# [WHAT THE TASK ASKS]
Only the lines holding "purple" are wanted. Copy every one from the records below.

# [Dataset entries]
************

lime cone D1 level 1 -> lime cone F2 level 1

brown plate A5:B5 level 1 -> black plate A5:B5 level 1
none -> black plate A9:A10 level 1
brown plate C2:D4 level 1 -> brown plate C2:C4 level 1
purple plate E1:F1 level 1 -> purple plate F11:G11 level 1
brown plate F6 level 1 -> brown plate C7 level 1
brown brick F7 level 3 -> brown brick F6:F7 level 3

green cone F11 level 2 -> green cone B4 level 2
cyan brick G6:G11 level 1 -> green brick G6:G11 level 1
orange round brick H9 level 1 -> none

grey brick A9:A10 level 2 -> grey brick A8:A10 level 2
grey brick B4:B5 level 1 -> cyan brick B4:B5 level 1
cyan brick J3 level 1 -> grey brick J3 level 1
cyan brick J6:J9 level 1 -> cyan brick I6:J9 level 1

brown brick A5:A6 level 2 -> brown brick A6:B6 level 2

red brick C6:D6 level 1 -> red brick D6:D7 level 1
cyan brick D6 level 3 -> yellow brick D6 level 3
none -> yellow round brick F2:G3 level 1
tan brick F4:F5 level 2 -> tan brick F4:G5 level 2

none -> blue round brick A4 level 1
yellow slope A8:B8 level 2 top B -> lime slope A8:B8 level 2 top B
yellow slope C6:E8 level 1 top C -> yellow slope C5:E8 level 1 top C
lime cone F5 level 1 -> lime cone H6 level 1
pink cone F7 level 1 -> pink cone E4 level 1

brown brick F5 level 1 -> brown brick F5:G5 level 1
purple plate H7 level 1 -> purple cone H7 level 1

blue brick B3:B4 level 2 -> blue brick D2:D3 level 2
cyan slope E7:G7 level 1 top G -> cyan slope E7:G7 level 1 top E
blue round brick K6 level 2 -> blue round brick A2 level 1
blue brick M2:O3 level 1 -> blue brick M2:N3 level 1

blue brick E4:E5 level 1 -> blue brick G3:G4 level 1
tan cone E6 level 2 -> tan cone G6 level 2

************

# [PROBLEM SOLUTION]
purple plate E1:F1 level 1 -> purple plate F11:G11 level 1
purple plate H7 level 1 -> purple cone H7 level 1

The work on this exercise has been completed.